[Image sets with object changes]
--- --- ---

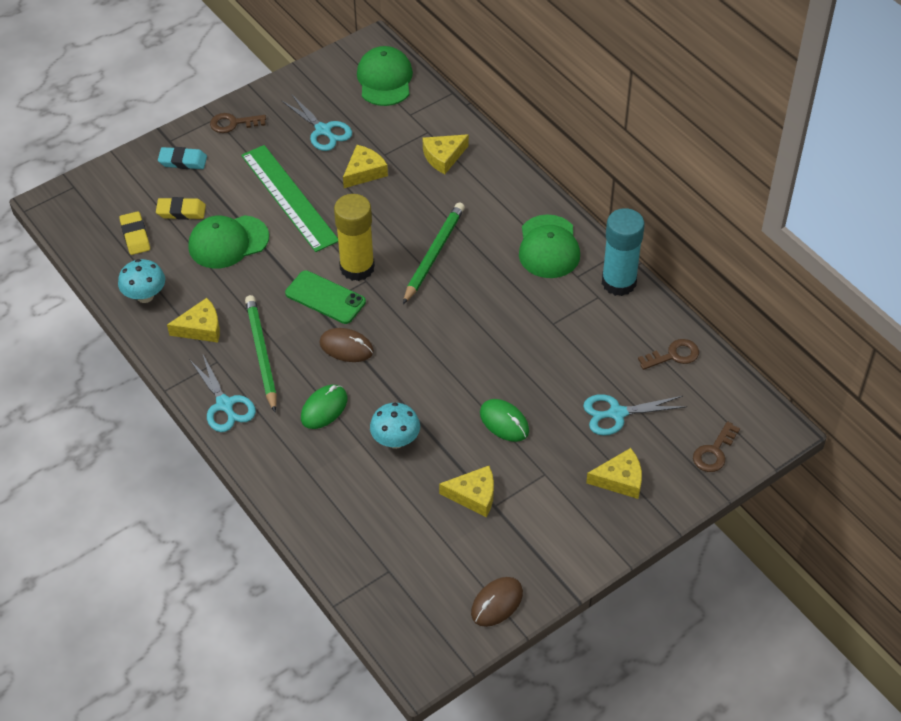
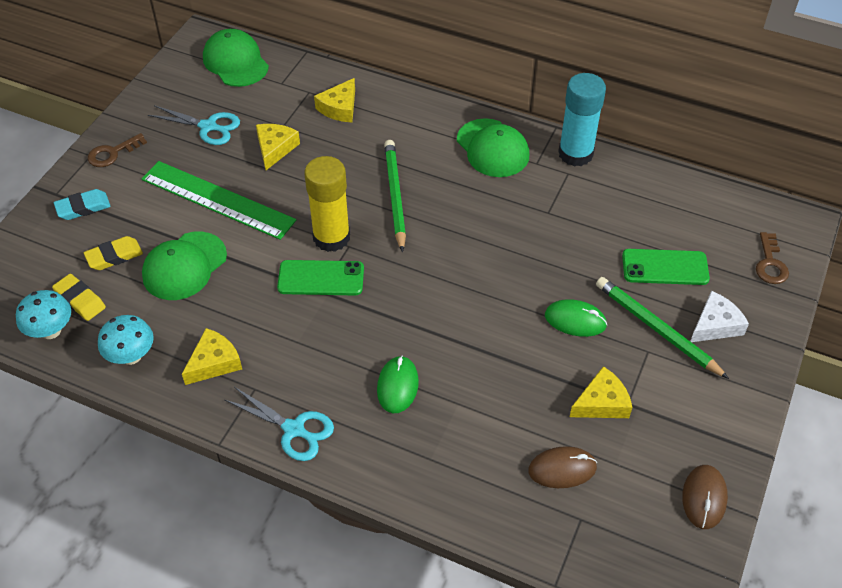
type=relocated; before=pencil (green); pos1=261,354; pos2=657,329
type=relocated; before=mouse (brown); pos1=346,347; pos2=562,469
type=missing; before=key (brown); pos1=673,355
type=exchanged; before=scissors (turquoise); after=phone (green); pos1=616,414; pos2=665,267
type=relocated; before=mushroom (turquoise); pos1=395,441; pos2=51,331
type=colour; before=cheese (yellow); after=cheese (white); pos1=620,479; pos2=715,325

--- --- ---

**Task goal**.
All that is wanted is an exact copy of the lines above from the one with "type=relocated; before=mouse (brown);" through the one with "type=relocated; before=mushroom (turquoise);", with both ends included.

**Written answer**.
type=relocated; before=mouse (brown); pos1=346,347; pos2=562,469
type=missing; before=key (brown); pos1=673,355
type=exchanged; before=scissors (turquoise); after=phone (green); pos1=616,414; pos2=665,267
type=relocated; before=mushroom (turquoise); pos1=395,441; pos2=51,331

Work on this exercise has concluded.